▸ Exercise objective:
After locating the line that contains "U109 pin PC0: SIG35 -> none" in the following entries, reproduce it and each later line exactly, including the last.

▸ Material to process:
========================
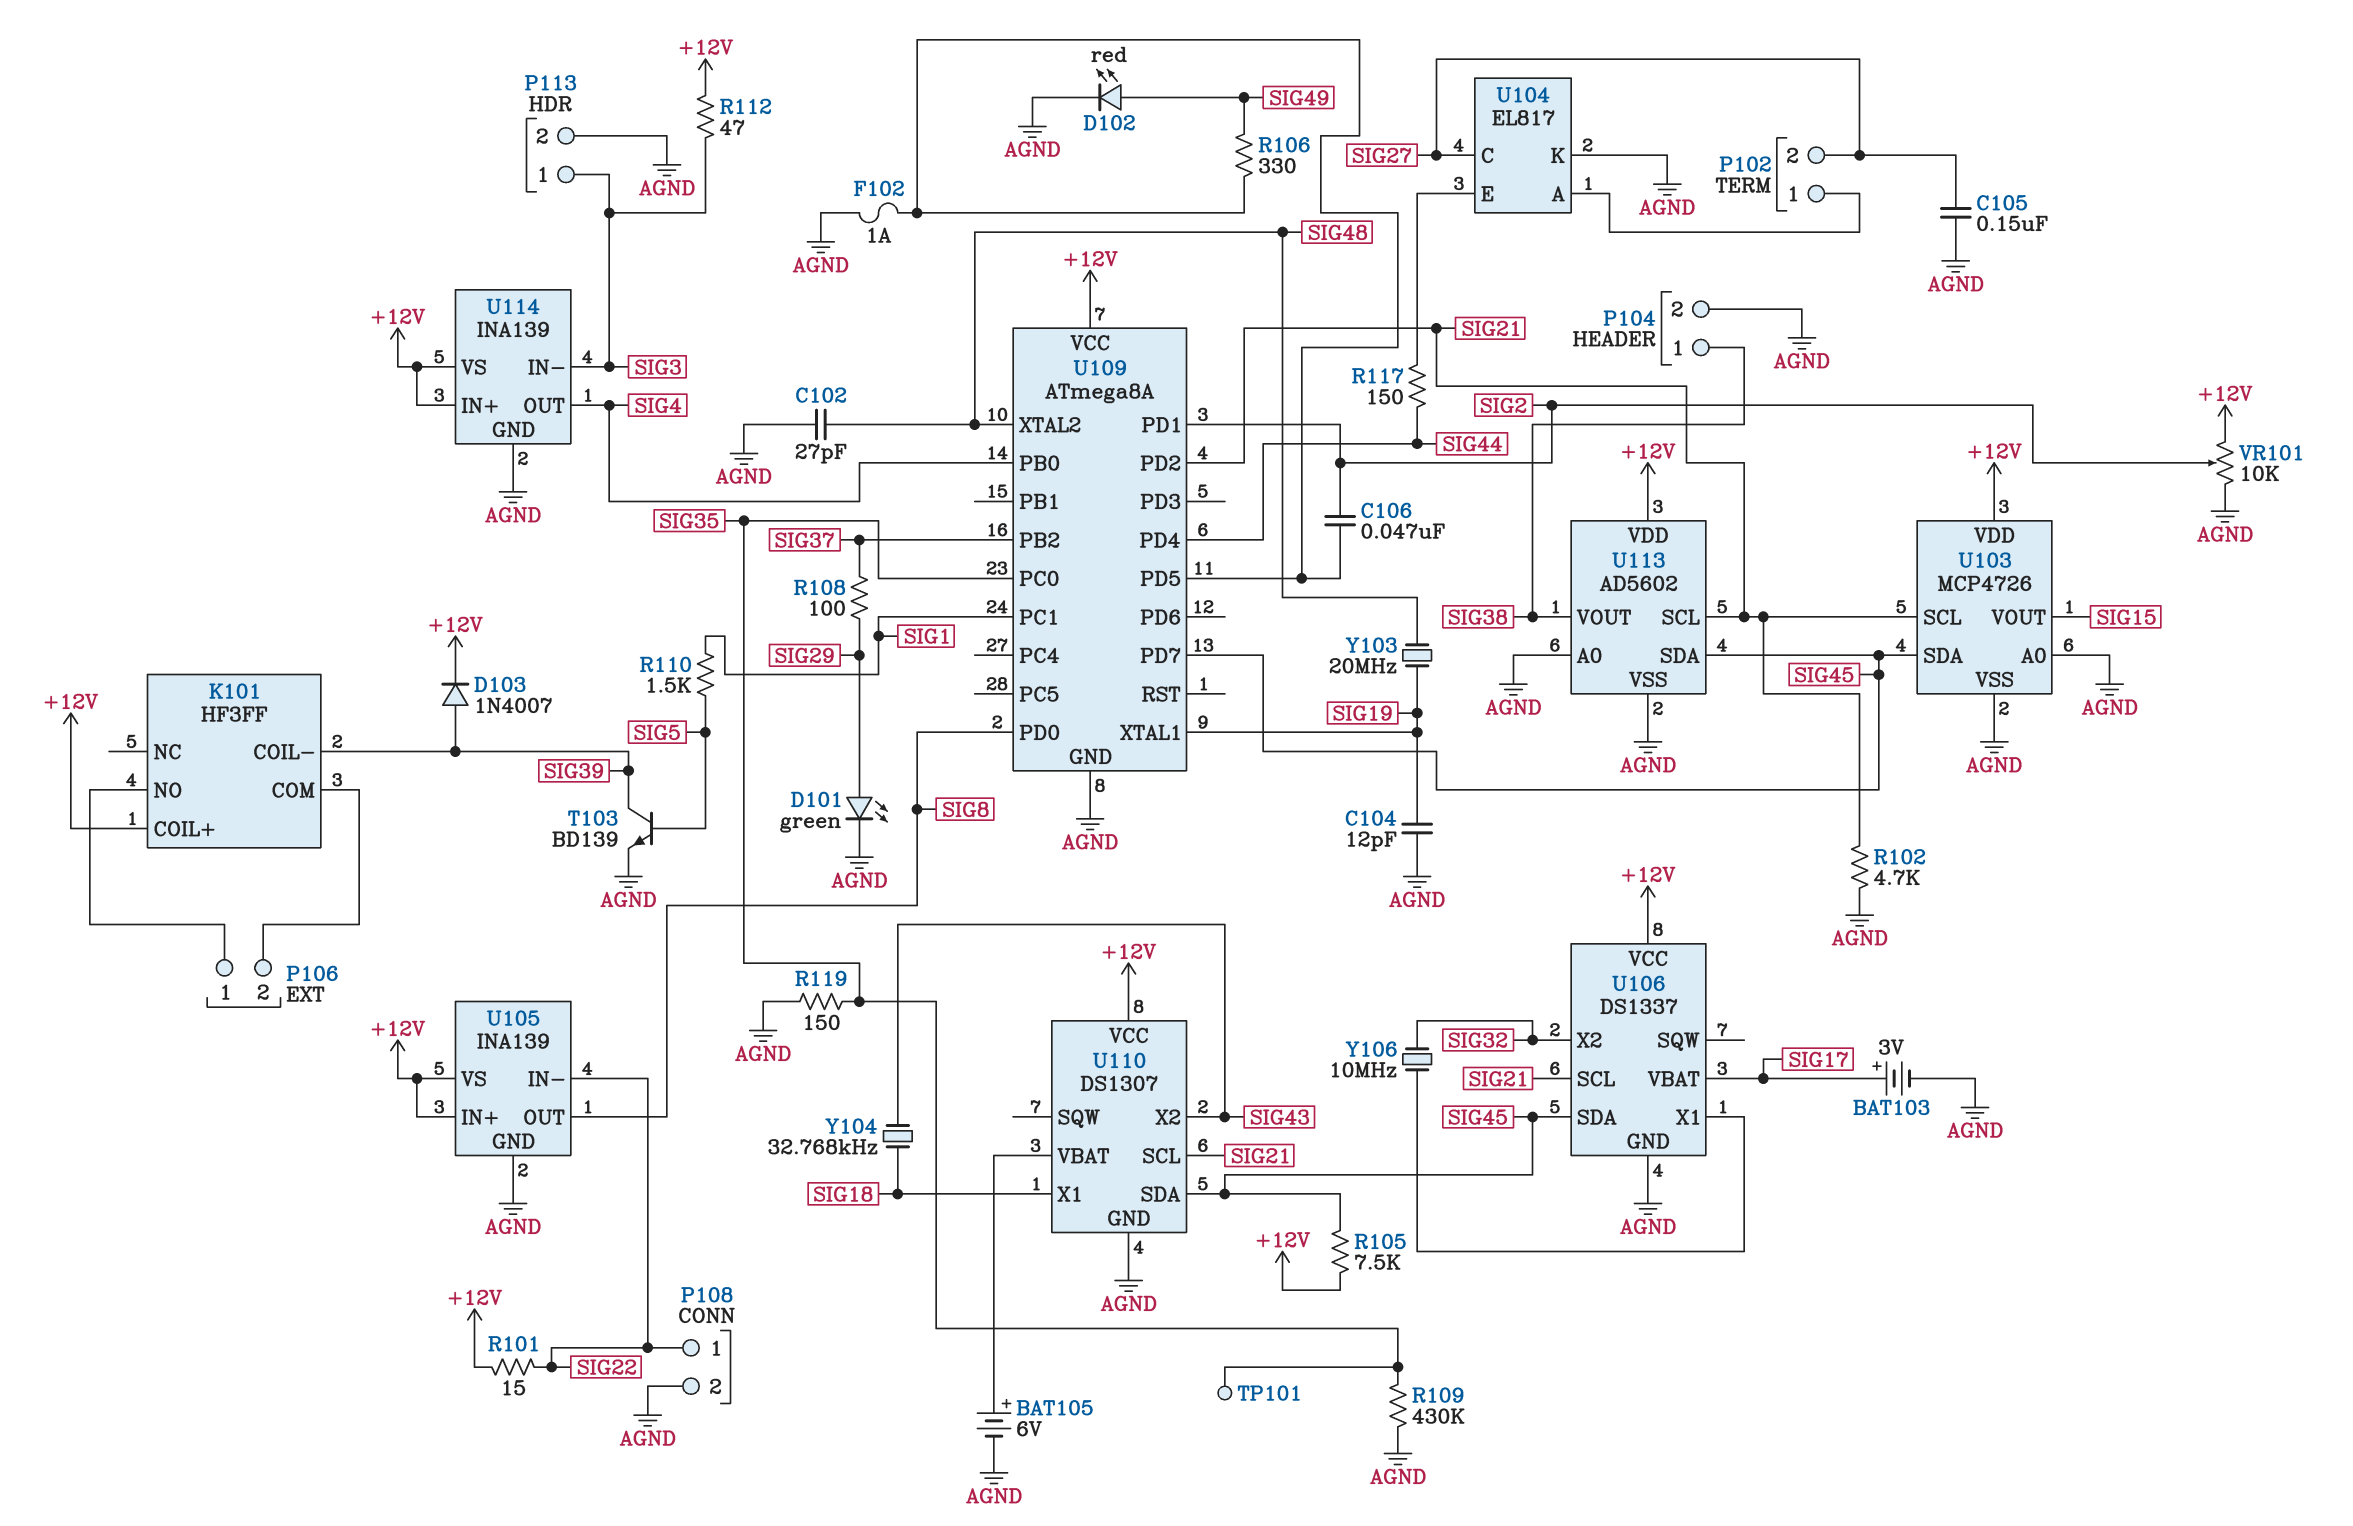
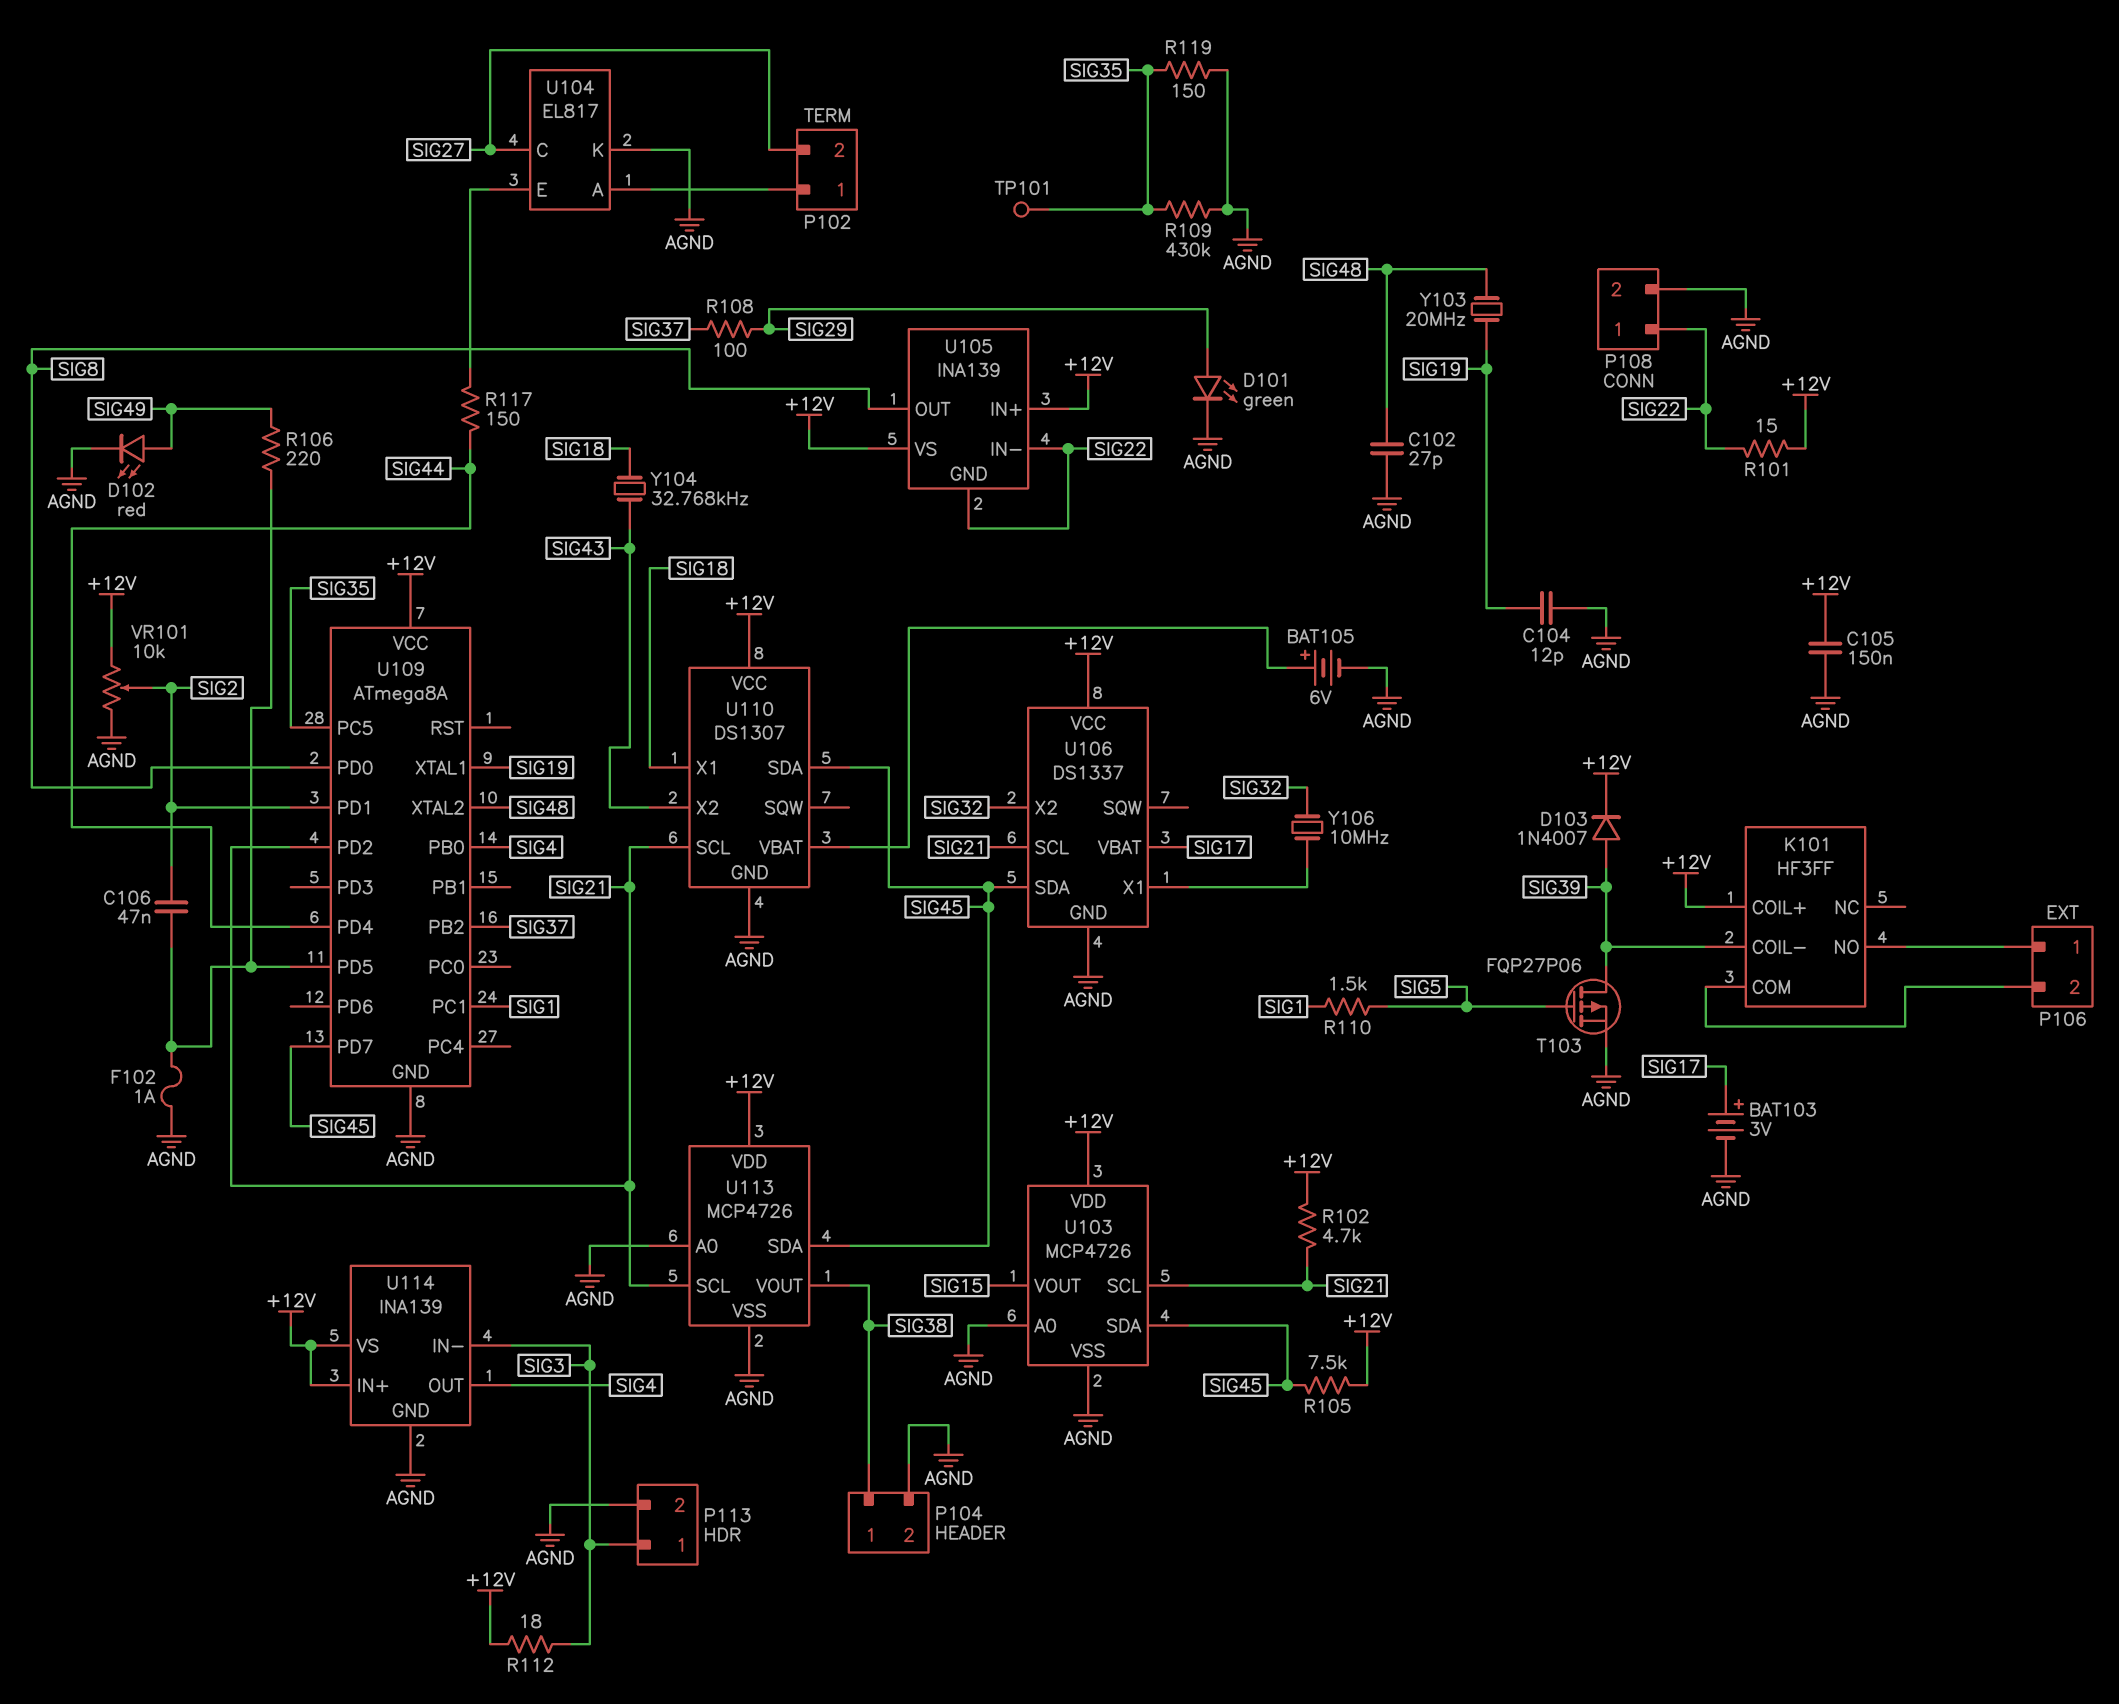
C105: 150nF (AGND, SIG27) -> 150nF (+12V, AGND)
R102: 4.7k (AGND, SIG21) -> 4.7k (+12V, SIG21)
R106: 330 (SIG49, U109/PD5) -> 220 (SIG49, U109/PD5)
R112: 47 (+12V, SIG3) -> 18 (+12V, SIG3)
T103: NPN BD139 (B SIG5, C SIG39, E AGND) -> PMOS FQP27P06 (G SIG5, D SIG39, S AGND)
U105 pin GND: AGND -> SIG22
U109 pin PC0: SIG35 -> none
U109 pin PC5: none -> SIG35
U113: AD5602 -> MCP4726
========================
▸ Problem solution:
U109 pin PC0: SIG35 -> none
U109 pin PC5: none -> SIG35
U113: AD5602 -> MCP4726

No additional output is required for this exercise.